**What to do**
An exact copy, beginning at the line containing "U102 pin GP2: N7 -> P102/1" and ending at the final line of the records that follow, is the answer; it has no pictures and no other text.

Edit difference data
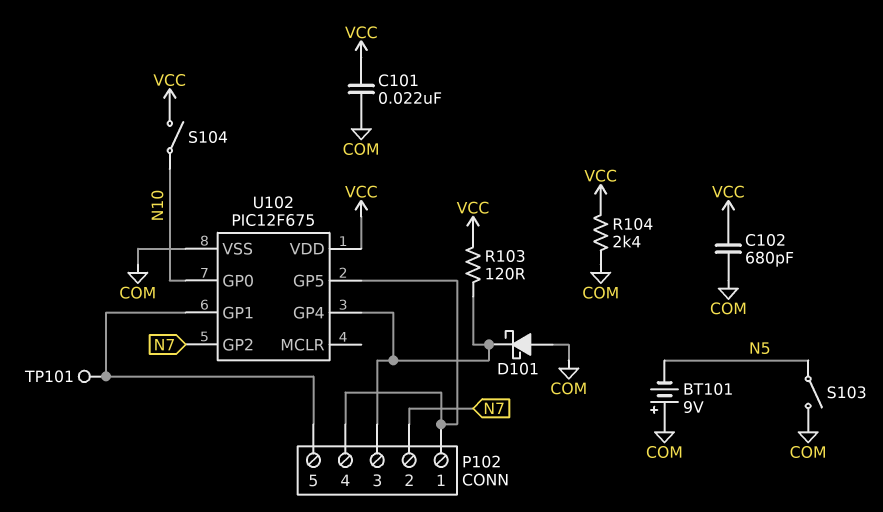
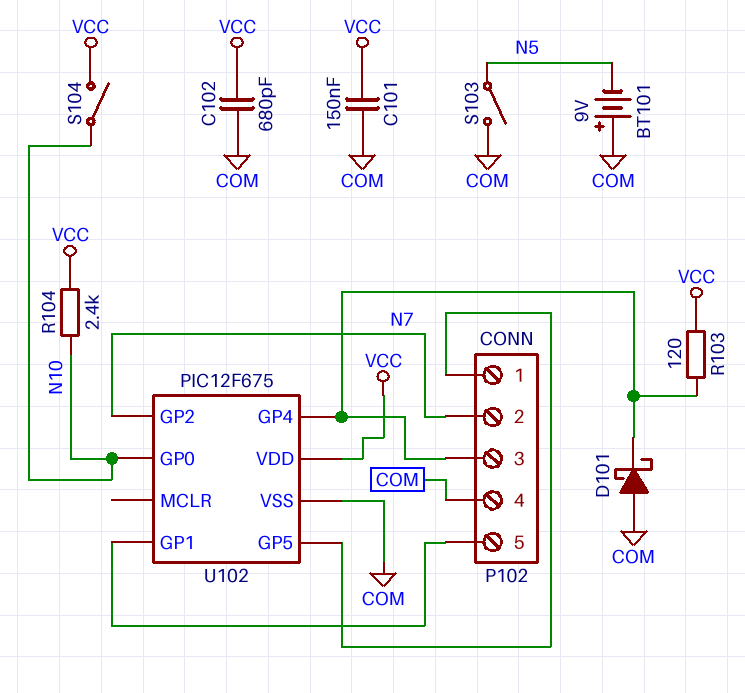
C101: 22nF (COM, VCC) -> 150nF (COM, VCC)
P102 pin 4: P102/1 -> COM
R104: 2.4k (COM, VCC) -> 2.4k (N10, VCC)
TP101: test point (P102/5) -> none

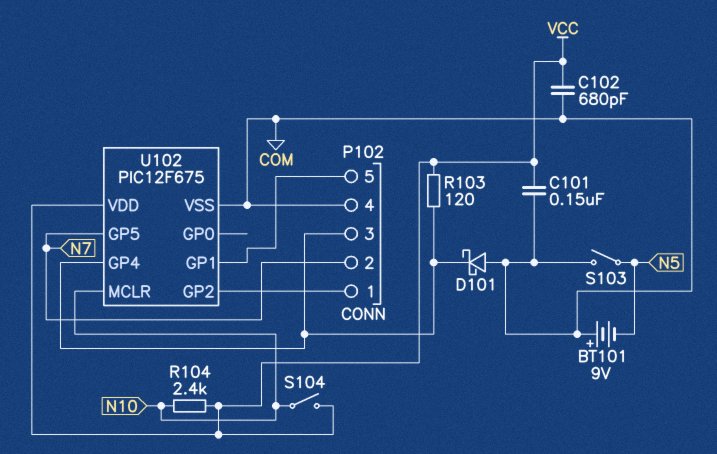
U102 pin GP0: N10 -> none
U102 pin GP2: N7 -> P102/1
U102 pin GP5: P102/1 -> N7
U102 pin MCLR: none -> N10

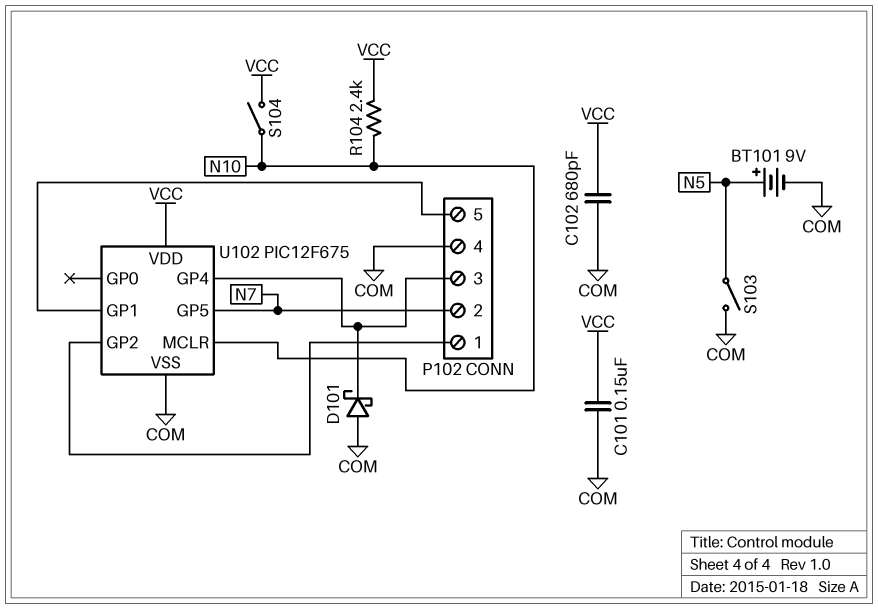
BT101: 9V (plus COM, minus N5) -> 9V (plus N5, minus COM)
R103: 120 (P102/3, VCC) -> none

**Task solution**
U102 pin GP2: N7 -> P102/1
U102 pin GP5: P102/1 -> N7
U102 pin MCLR: none -> N10

BT101: 9V (plus COM, minus N5) -> 9V (plus N5, minus COM)
R103: 120 (P102/3, VCC) -> none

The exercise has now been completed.